_Data excerpts_.
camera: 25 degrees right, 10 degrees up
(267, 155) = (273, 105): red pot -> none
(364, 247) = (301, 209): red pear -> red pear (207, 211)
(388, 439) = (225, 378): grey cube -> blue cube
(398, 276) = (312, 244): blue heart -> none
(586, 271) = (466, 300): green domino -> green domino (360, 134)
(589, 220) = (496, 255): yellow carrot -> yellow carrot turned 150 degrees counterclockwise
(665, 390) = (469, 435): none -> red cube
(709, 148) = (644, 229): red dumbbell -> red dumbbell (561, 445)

==

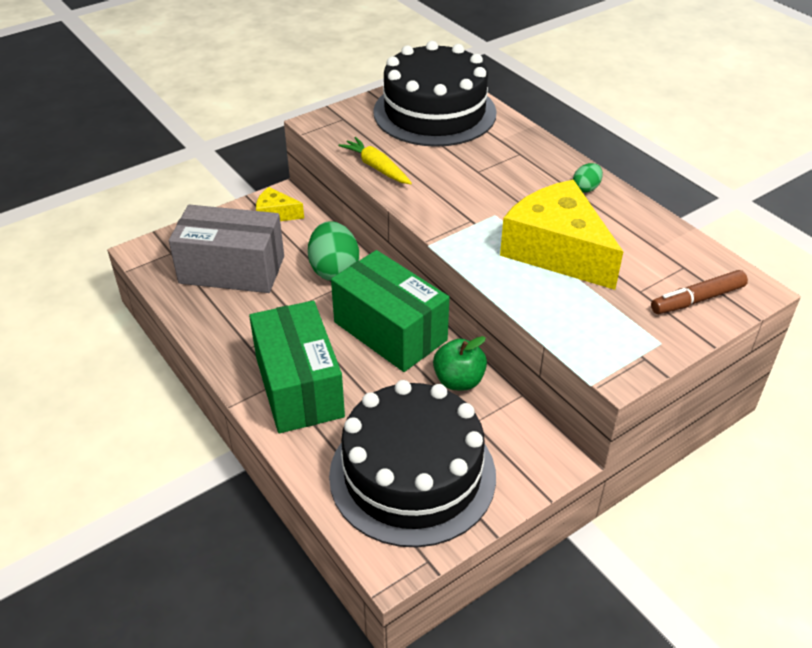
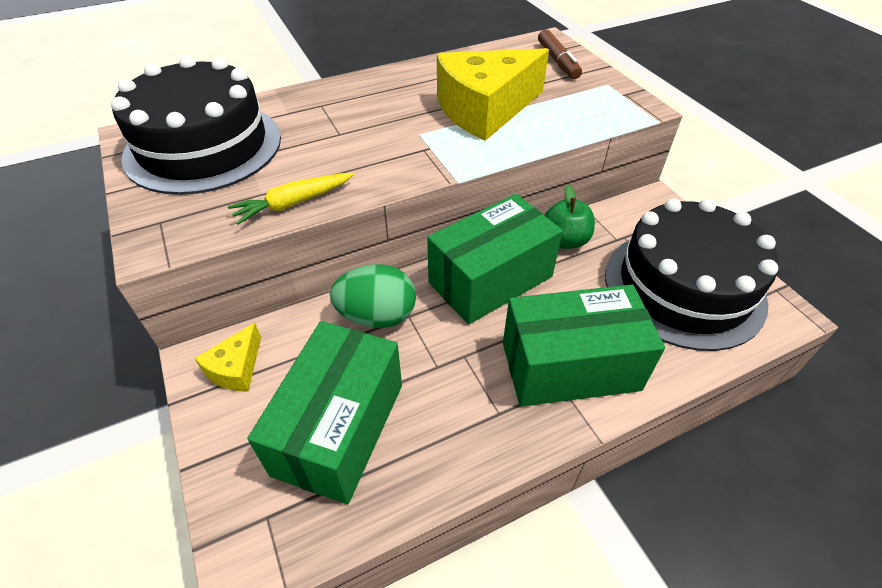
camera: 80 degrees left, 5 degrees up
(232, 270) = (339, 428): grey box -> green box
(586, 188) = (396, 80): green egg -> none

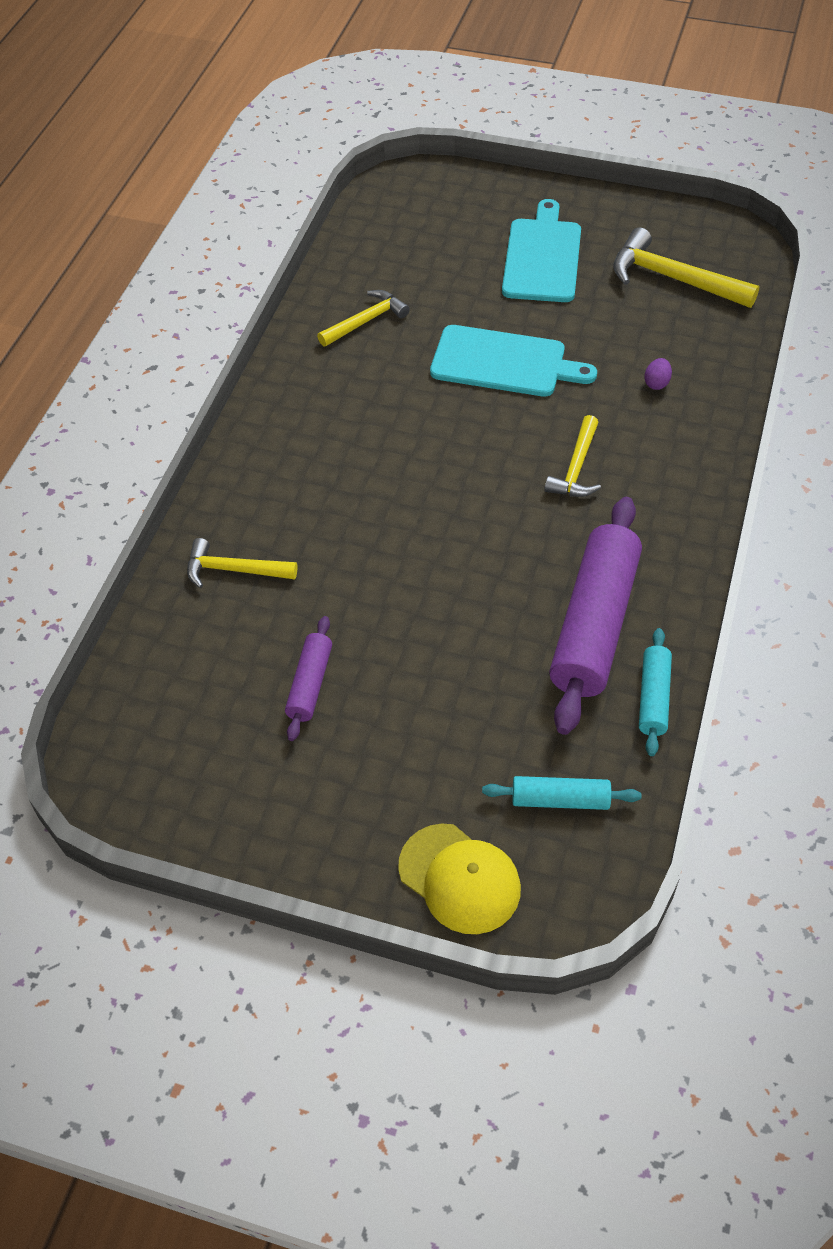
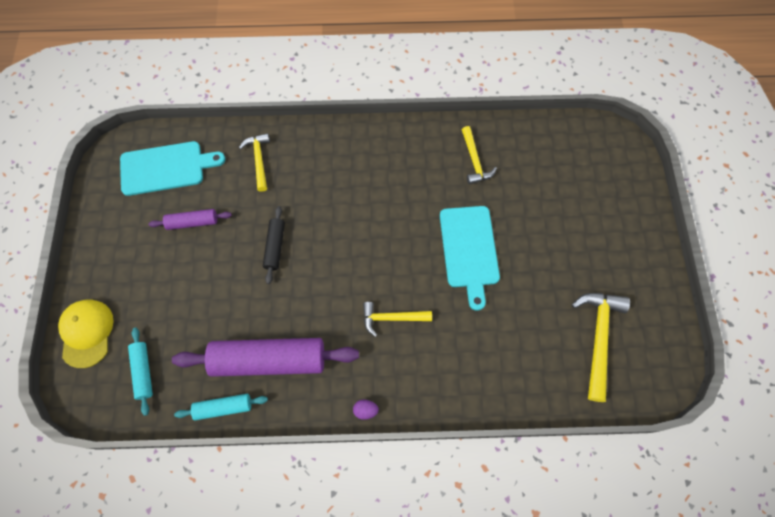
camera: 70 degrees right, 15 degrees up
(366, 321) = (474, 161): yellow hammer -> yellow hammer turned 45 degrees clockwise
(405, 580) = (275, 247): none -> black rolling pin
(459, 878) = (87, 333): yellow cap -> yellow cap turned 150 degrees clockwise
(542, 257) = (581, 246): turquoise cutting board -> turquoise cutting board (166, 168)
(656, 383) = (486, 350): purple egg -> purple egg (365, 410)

...

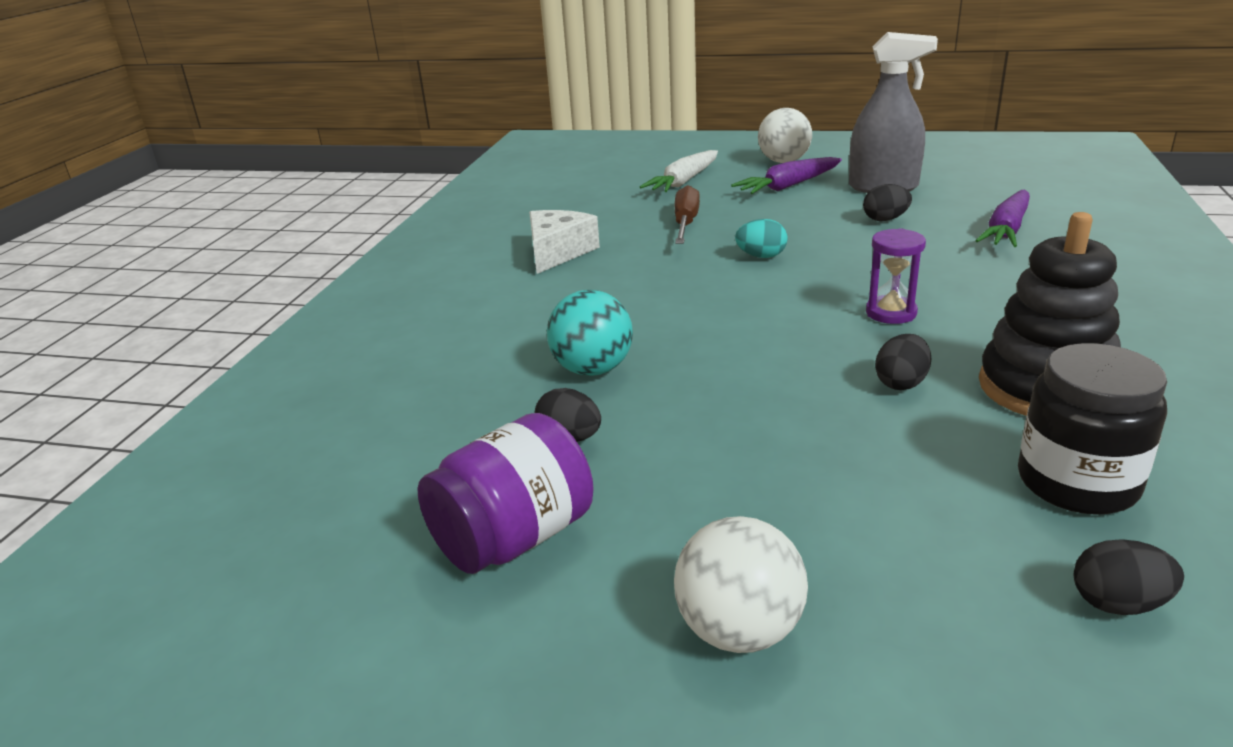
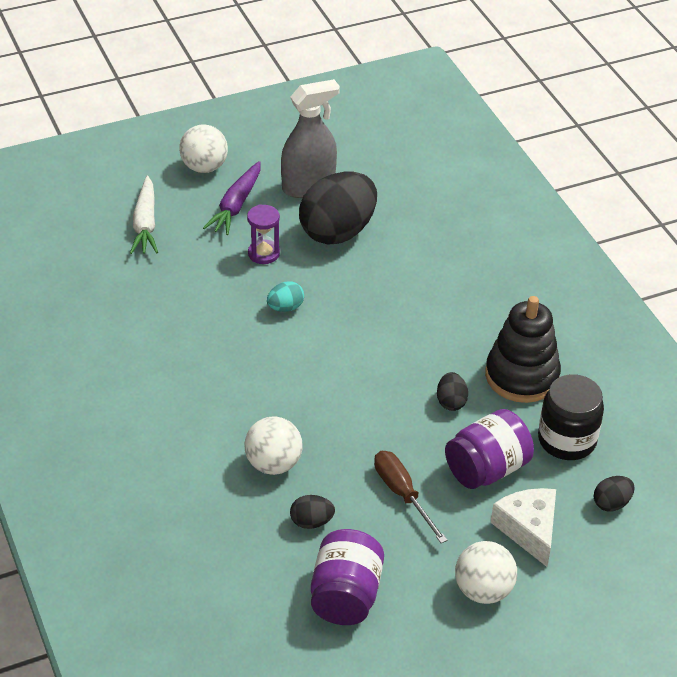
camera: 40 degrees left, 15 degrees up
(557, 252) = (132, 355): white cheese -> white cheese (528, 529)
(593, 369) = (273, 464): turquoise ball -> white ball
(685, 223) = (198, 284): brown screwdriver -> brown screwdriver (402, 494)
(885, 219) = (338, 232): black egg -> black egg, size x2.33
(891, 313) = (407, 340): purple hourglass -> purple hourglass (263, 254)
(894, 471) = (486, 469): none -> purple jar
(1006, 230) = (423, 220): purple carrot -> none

_About this exercise_. Report only how many lines of the listing hold the word "turquoise".

_Your solution_. 2